EXERCISE AIM
All lines from the one containing "brown banana: 3 -> 6" down to the one containing "yellow lemon: 14 -> 12", both ends included, are to be given again exactly; omit the rest of the listing below.

[[ INPUT DATA, beginning ]]

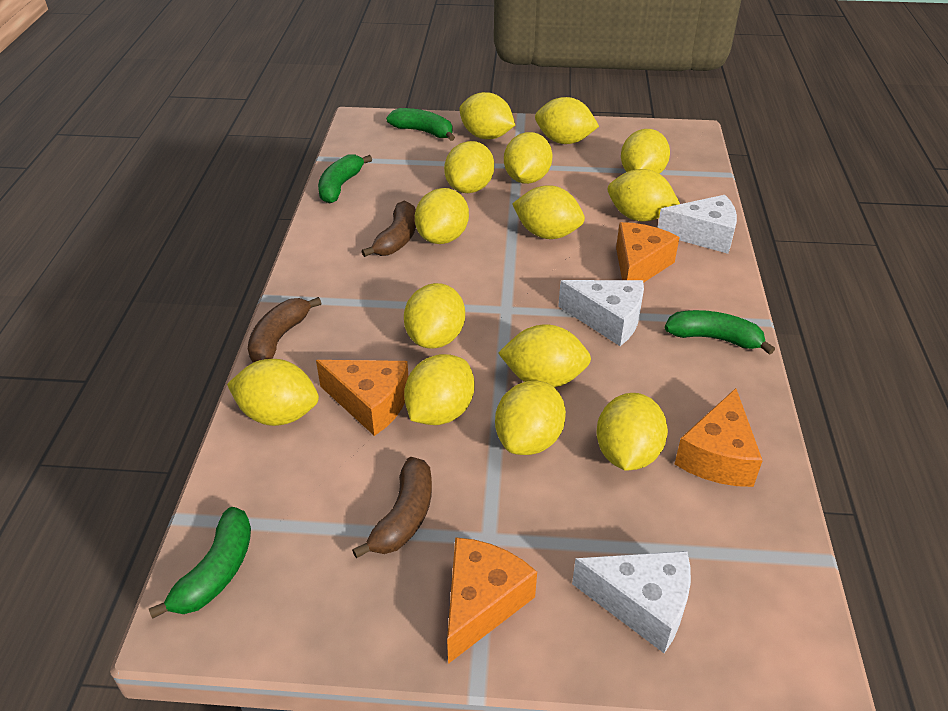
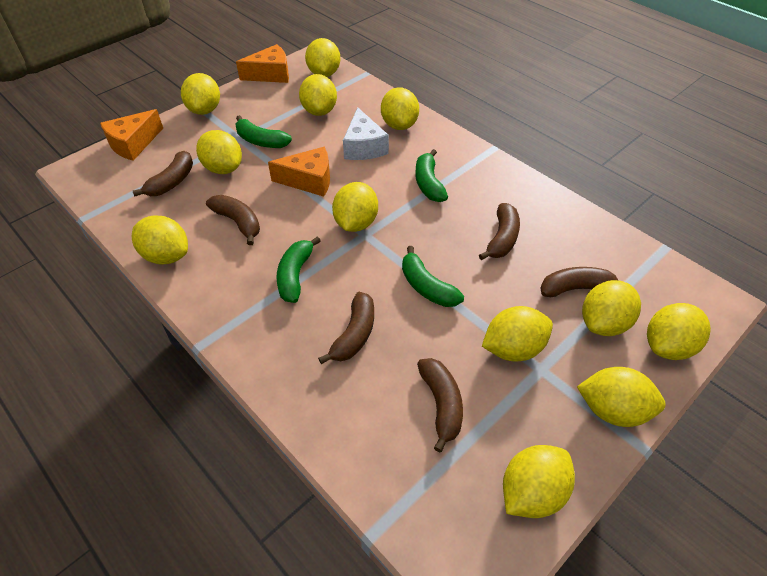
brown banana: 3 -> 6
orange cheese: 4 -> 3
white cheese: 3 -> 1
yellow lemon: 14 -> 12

[[ INPUT DATA, end ]]
[[ INPUT DATA, beginning ]]

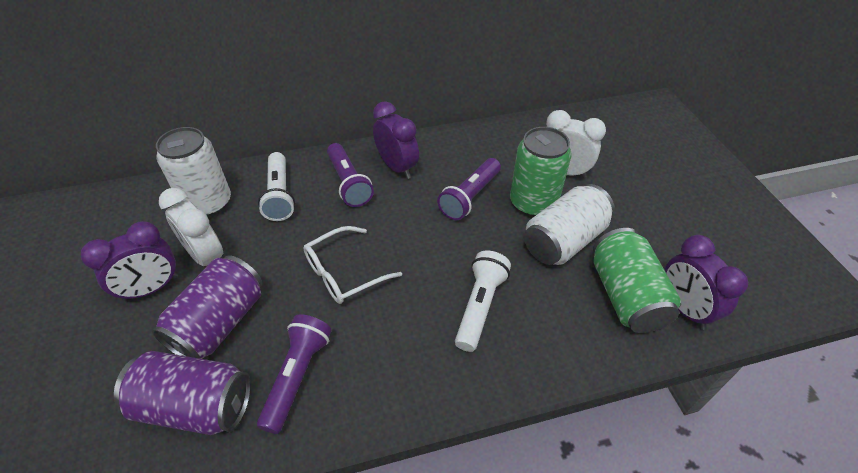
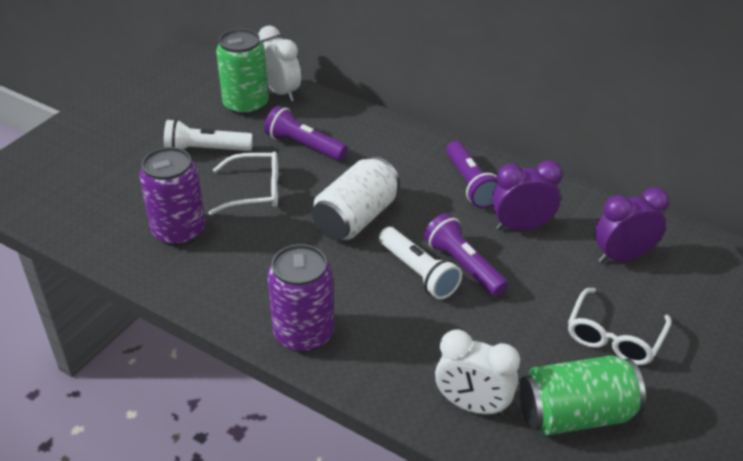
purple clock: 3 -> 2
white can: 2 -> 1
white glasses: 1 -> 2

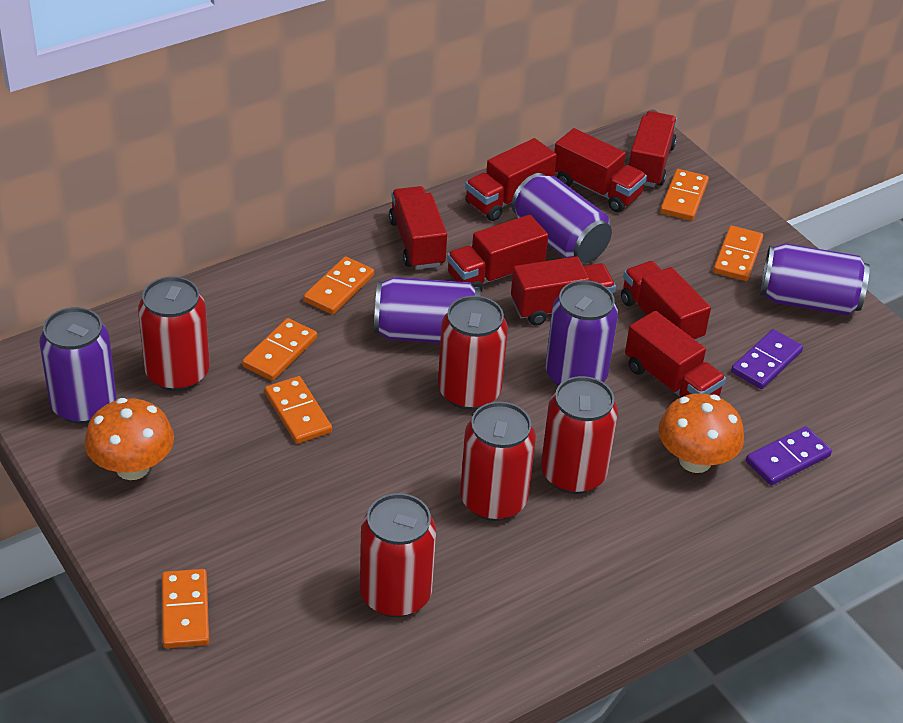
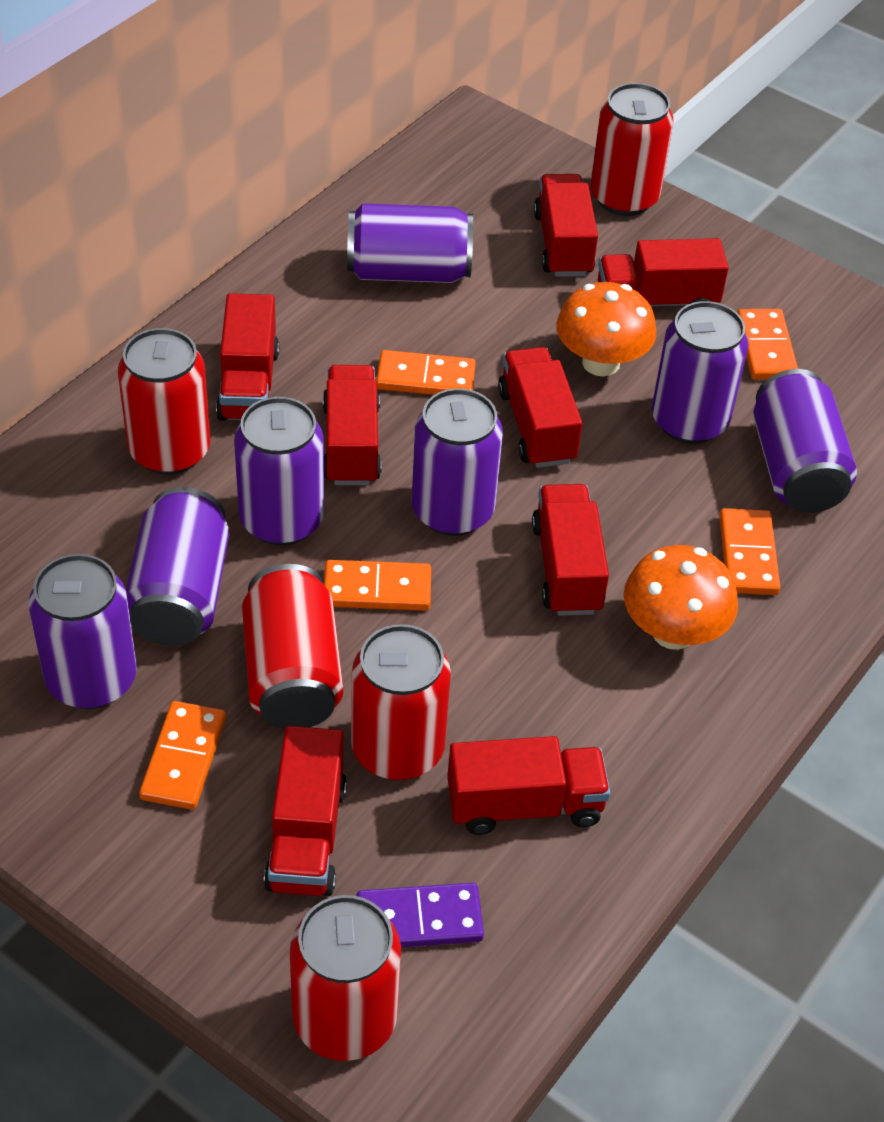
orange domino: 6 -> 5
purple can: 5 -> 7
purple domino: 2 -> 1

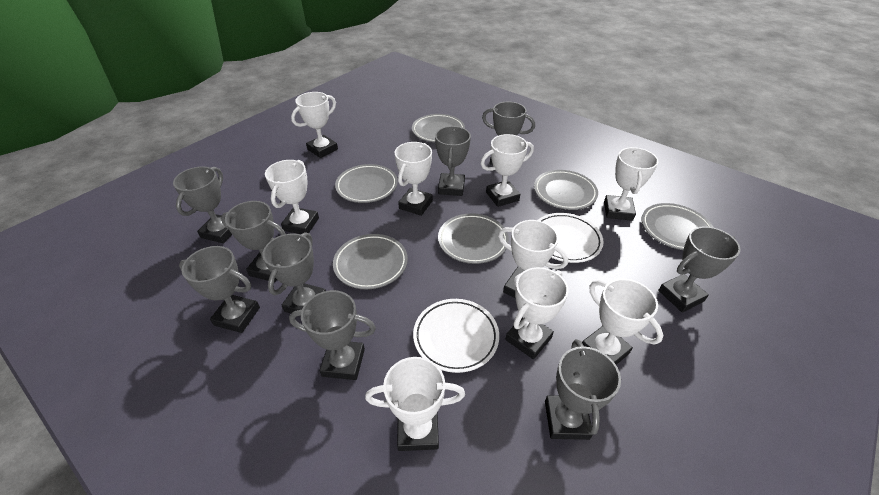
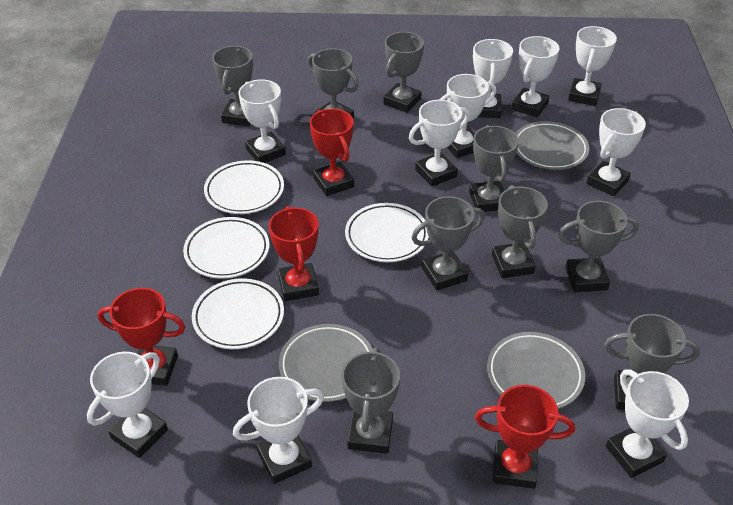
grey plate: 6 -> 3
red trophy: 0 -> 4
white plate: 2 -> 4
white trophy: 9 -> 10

[[ INPUT DATA, end ]]

RESULT
brown banana: 3 -> 6
orange cheese: 4 -> 3
white cheese: 3 -> 1
yellow lemon: 14 -> 12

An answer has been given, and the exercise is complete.